## [Objective]
Please reproduce every one of the records below verbatim, line for line.

## [Input data]
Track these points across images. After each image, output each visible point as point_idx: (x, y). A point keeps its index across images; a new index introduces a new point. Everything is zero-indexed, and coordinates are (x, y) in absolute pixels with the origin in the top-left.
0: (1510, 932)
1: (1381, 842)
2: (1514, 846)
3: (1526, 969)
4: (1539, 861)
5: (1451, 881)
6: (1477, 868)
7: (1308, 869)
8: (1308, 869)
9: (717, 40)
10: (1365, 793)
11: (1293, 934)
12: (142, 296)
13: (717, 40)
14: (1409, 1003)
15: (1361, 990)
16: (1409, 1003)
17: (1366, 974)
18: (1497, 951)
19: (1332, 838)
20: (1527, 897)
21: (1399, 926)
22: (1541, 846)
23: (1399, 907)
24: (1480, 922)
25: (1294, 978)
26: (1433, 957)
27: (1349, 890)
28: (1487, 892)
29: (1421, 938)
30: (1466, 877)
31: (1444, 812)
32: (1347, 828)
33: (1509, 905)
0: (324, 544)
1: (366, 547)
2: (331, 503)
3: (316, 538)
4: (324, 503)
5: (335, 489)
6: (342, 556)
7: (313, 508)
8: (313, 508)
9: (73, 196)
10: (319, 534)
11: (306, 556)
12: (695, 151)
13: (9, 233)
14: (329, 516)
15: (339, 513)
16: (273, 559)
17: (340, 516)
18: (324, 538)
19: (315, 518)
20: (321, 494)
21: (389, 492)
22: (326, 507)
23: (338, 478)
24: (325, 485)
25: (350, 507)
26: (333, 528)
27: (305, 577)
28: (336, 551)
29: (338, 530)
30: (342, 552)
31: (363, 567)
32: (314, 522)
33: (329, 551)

## [Response to this task]
Track these points across images. After each image, output each visible point as point_idx: (x, y). A point keeps its index across images; a new index introduces a new point. Everything is zero-indexed, and coordinates are (x, y) in absolute pixels with the origin in the top-left.
0: (1510, 932)
1: (1381, 842)
2: (1514, 846)
3: (1526, 969)
4: (1539, 861)
5: (1451, 881)
6: (1477, 868)
7: (1308, 869)
8: (1308, 869)
9: (717, 40)
10: (1365, 793)
11: (1293, 934)
12: (142, 296)
13: (717, 40)
14: (1409, 1003)
15: (1361, 990)
16: (1409, 1003)
17: (1366, 974)
18: (1497, 951)
19: (1332, 838)
20: (1527, 897)
21: (1399, 926)
22: (1541, 846)
23: (1399, 907)
24: (1480, 922)
25: (1294, 978)
26: (1433, 957)
27: (1349, 890)
28: (1487, 892)
29: (1421, 938)
30: (1466, 877)
31: (1444, 812)
32: (1347, 828)
33: (1509, 905)
0: (324, 544)
1: (366, 547)
2: (331, 503)
3: (316, 538)
4: (324, 503)
5: (335, 489)
6: (342, 556)
7: (313, 508)
8: (313, 508)
9: (73, 196)
10: (319, 534)
11: (306, 556)
12: (695, 151)
13: (9, 233)
14: (329, 516)
15: (339, 513)
16: (273, 559)
17: (340, 516)
18: (324, 538)
19: (315, 518)
20: (321, 494)
21: (389, 492)
22: (326, 507)
23: (338, 478)
24: (325, 485)
25: (350, 507)
26: (333, 528)
27: (305, 577)
28: (336, 551)
29: (338, 530)
30: (342, 552)
31: (363, 567)
32: (314, 522)
33: (329, 551)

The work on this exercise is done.